▶ **Task objective**:
Pick out and copy each line in the rows below that contains the word "treble". Only case-exact matches count.

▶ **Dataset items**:
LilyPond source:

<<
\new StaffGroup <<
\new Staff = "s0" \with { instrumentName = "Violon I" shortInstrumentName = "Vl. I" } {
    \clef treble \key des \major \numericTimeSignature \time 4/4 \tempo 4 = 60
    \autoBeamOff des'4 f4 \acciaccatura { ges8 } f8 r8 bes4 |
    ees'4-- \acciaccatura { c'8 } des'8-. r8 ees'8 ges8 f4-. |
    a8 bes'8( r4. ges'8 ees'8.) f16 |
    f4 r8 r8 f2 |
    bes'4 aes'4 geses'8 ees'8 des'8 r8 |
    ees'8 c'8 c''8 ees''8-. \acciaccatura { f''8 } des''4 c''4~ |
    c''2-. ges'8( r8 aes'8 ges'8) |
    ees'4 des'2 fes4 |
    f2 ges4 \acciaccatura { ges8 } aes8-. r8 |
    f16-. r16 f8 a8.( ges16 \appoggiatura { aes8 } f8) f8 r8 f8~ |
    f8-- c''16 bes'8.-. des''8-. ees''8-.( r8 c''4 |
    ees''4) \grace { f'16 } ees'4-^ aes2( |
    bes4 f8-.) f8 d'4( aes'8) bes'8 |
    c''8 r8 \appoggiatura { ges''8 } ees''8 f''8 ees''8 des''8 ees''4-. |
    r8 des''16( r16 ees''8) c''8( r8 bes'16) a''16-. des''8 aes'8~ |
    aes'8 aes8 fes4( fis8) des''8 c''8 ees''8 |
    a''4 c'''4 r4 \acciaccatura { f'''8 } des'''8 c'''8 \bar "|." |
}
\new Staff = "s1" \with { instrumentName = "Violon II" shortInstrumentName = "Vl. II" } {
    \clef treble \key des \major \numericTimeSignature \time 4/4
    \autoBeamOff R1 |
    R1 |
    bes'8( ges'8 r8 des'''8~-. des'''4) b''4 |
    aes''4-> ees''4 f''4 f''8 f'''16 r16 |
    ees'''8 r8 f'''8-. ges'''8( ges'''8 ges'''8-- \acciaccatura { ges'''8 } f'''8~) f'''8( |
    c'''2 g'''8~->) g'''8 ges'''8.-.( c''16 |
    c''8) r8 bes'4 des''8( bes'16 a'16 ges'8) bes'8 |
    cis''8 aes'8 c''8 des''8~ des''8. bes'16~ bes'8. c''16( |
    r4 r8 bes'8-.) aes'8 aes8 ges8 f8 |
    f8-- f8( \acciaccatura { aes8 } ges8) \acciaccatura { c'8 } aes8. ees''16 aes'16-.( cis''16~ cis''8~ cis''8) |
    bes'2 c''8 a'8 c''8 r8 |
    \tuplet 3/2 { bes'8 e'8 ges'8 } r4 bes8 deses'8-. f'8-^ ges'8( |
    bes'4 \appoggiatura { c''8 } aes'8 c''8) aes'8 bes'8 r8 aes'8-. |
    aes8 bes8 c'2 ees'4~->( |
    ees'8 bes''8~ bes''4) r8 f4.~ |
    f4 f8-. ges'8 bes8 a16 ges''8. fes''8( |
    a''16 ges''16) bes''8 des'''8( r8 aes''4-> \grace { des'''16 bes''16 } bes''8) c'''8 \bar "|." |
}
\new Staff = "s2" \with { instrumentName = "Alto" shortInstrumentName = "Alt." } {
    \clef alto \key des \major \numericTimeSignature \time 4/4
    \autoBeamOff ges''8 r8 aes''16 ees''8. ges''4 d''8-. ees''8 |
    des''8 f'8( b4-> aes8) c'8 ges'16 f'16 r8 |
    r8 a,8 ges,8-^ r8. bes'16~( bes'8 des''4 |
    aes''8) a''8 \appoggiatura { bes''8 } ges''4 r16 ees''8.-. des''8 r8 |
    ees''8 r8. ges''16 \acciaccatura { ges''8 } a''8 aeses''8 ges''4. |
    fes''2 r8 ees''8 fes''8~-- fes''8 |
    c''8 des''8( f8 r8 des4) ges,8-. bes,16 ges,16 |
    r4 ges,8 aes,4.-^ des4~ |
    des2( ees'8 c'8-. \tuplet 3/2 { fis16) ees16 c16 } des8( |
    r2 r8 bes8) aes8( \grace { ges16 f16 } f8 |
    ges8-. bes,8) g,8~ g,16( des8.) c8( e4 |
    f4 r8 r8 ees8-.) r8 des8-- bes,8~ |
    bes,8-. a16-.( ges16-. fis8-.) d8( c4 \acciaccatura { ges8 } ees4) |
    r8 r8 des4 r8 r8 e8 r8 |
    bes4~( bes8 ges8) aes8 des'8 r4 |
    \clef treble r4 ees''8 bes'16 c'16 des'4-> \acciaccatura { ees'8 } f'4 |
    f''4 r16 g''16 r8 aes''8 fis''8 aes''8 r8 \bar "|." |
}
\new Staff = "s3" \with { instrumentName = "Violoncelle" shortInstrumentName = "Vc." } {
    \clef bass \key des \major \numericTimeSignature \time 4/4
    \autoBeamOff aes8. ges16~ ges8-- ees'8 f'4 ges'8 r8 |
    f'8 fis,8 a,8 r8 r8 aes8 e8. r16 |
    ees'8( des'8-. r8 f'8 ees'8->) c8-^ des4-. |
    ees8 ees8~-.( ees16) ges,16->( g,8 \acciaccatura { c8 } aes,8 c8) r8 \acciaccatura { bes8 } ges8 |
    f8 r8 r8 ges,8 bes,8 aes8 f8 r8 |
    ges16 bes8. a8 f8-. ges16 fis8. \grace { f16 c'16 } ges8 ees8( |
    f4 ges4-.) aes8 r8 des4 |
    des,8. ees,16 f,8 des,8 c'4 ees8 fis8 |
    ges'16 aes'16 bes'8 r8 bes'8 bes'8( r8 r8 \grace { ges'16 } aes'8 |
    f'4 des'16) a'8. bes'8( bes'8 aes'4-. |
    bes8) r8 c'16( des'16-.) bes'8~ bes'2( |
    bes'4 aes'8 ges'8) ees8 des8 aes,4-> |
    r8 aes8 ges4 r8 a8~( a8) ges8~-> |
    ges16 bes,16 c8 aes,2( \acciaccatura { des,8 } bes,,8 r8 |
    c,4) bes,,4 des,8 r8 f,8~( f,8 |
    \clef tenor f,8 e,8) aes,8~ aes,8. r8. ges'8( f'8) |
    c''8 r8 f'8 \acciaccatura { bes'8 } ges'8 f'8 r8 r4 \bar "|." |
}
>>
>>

▶ **Solution**:
    \clef treble \key des \major \numericTimeSignature \time 4/4 \tempo 4 = 60
    \clef treble \key des \major \numericTimeSignature \time 4/4
    \clef treble r4 ees''8 bes'16 c'16 des'4-> \acciaccatura { ees'8 } f'4 |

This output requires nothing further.